**Recorded data:**
[Start of Attachment]

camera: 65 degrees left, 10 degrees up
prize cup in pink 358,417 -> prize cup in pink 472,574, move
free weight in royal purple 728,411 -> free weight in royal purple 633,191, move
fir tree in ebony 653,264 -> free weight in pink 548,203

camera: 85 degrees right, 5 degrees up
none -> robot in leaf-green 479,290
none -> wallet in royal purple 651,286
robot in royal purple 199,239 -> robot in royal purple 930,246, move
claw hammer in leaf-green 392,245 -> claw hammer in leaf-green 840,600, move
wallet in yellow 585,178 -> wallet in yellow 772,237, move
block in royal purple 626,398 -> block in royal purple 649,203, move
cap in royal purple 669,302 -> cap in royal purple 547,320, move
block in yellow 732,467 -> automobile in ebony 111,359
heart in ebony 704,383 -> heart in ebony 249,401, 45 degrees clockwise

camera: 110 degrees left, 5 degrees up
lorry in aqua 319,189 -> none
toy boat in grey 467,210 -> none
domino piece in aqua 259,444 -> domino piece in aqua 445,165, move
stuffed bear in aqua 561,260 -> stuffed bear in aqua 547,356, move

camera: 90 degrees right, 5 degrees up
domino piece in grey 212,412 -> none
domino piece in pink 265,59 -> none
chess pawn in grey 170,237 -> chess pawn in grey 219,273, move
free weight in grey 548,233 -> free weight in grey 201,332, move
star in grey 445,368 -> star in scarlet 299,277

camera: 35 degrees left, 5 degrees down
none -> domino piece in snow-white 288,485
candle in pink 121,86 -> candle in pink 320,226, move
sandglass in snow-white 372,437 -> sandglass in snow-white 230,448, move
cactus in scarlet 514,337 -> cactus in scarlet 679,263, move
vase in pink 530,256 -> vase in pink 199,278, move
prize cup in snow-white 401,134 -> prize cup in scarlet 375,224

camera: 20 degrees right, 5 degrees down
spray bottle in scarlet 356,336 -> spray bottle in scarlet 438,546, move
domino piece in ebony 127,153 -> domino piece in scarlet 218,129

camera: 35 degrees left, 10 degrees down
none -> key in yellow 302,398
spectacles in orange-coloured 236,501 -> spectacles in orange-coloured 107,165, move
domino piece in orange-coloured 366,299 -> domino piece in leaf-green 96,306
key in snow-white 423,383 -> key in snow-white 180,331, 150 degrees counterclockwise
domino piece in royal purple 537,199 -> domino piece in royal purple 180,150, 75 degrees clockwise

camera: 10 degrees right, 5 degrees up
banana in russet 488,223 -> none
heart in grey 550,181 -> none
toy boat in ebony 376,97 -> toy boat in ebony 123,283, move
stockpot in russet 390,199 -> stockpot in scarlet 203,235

[End of Attachment]

**Exercise description:** Start with the first line of the data and print every line exactly. The line containing "robot in royal purple 199,239" is the last one to include.

**Task result:**
camera: 65 degrees left, 10 degrees up
prize cup in pink 358,417 -> prize cup in pink 472,574, move
free weight in royal purple 728,411 -> free weight in royal purple 633,191, move
fir tree in ebony 653,264 -> free weight in pink 548,203

camera: 85 degrees right, 5 degrees up
none -> robot in leaf-green 479,290
none -> wallet in royal purple 651,286
robot in royal purple 199,239 -> robot in royal purple 930,246, move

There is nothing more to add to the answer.